# PROBLEM TO SOLVE
Copy exactly the line that contains "C4: none -> 4.7nF (0V, SIG23)" plus all remaining lines of the data, and leave out every line before it.

# STUDY MATERIAL
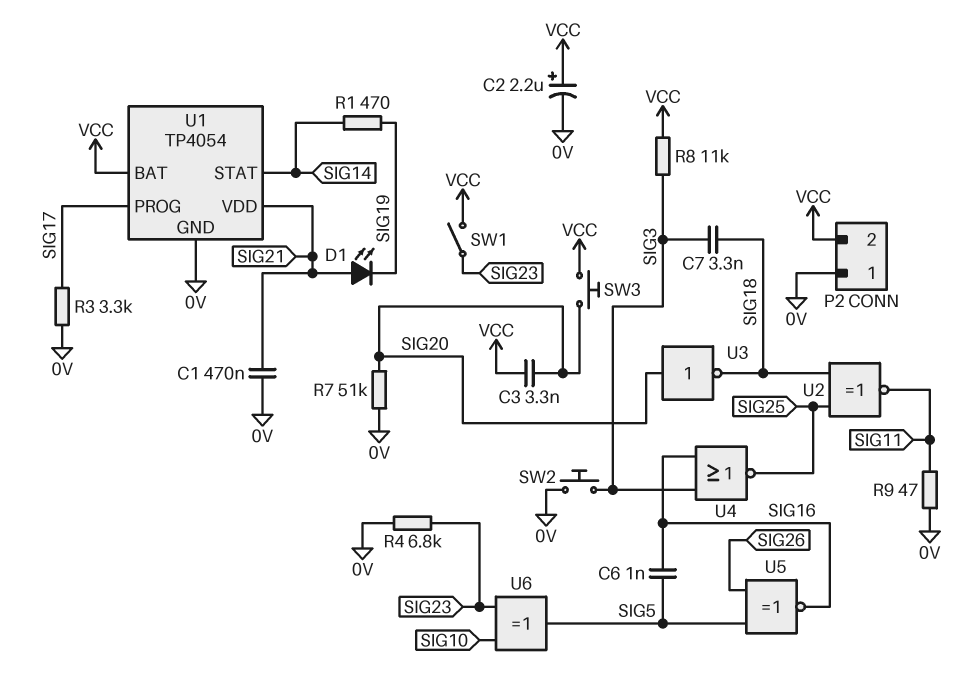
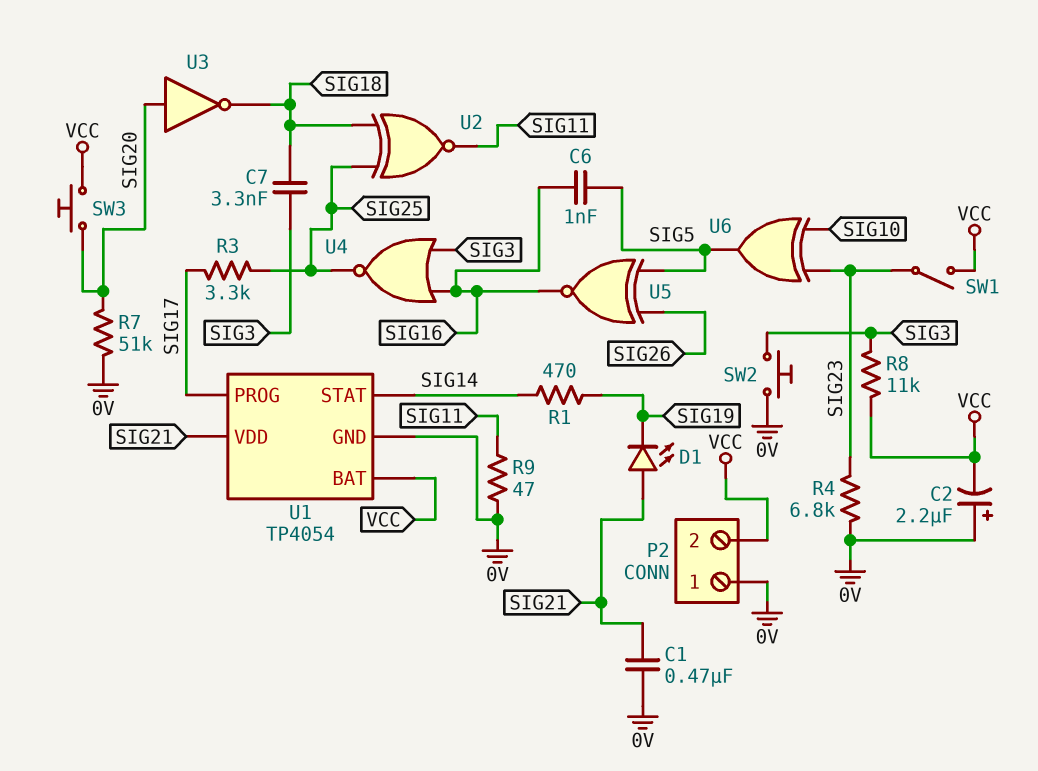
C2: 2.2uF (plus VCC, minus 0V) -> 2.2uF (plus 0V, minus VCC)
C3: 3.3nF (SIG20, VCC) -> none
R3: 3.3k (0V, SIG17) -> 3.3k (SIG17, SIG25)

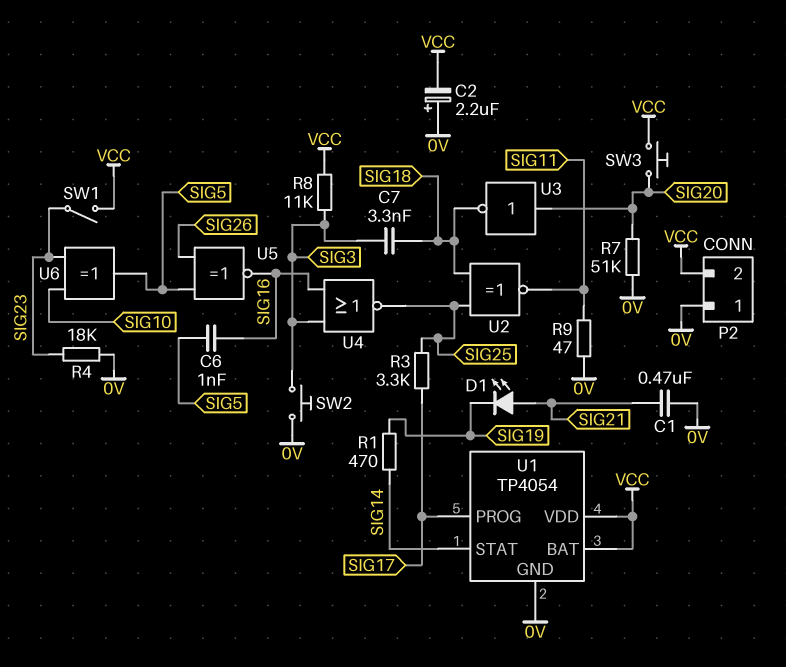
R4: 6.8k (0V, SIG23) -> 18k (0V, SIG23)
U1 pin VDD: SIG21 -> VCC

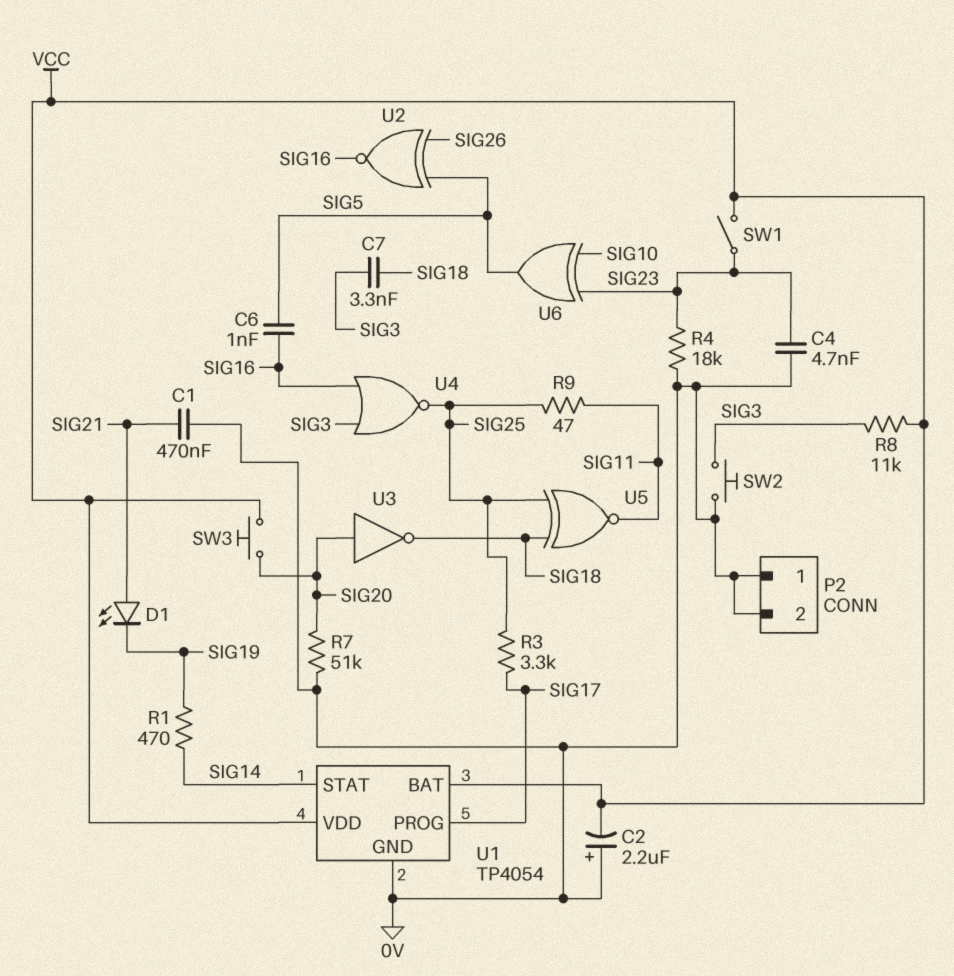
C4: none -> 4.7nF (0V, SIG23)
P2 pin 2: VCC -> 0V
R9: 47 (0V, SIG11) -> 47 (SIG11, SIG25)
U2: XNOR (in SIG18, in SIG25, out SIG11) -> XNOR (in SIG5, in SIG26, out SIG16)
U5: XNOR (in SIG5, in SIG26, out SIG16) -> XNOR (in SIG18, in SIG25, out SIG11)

# EXERCISE RESULT
C4: none -> 4.7nF (0V, SIG23)
P2 pin 2: VCC -> 0V
R9: 47 (0V, SIG11) -> 47 (SIG11, SIG25)
U2: XNOR (in SIG18, in SIG25, out SIG11) -> XNOR (in SIG5, in SIG26, out SIG16)
U5: XNOR (in SIG5, in SIG26, out SIG16) -> XNOR (in SIG18, in SIG25, out SIG11)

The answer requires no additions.